Pick out every line in the data below that holds "left".

(RECORDS SHOWN begins)

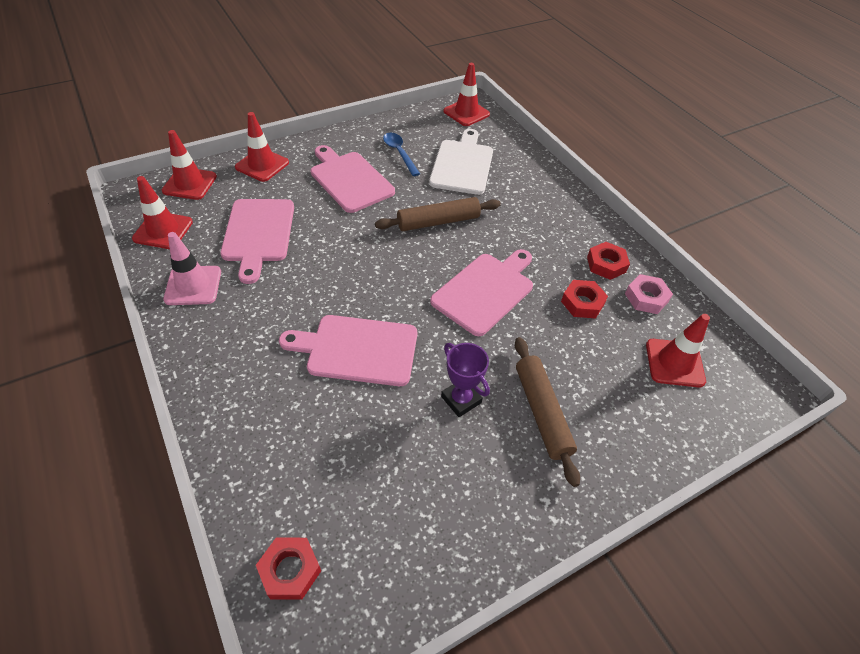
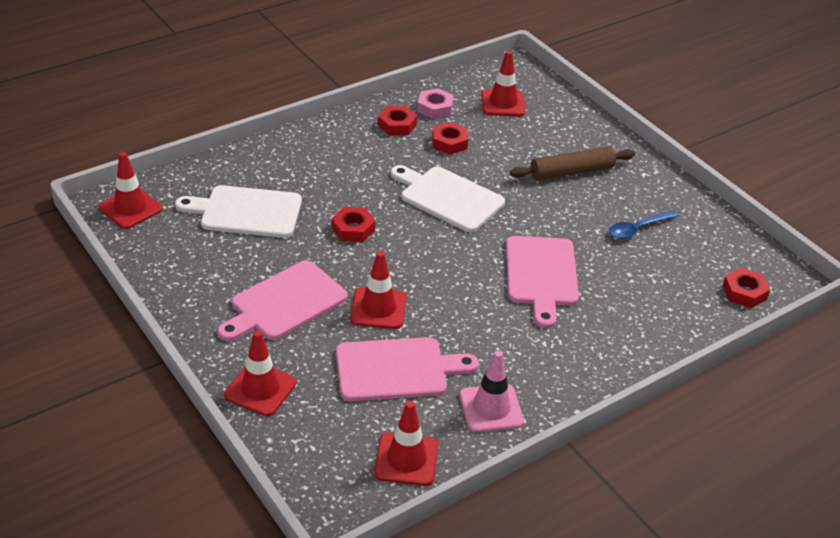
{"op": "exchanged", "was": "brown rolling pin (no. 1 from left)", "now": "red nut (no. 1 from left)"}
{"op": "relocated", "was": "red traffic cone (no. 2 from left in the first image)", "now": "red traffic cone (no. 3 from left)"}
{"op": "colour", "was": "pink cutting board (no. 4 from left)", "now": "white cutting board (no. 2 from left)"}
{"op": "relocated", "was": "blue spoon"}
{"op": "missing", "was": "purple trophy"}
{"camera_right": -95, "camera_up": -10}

(RECORDS SHOWN ends)

[WRITTEN SOLUTION]:
{"op": "exchanged", "was": "brown rolling pin (no. 1 from left)", "now": "red nut (no. 1 from left)"}
{"op": "relocated", "was": "red traffic cone (no. 2 from left in the first image)", "now": "red traffic cone (no. 3 from left)"}
{"op": "colour", "was": "pink cutting board (no. 4 from left)", "now": "white cutting board (no. 2 from left)"}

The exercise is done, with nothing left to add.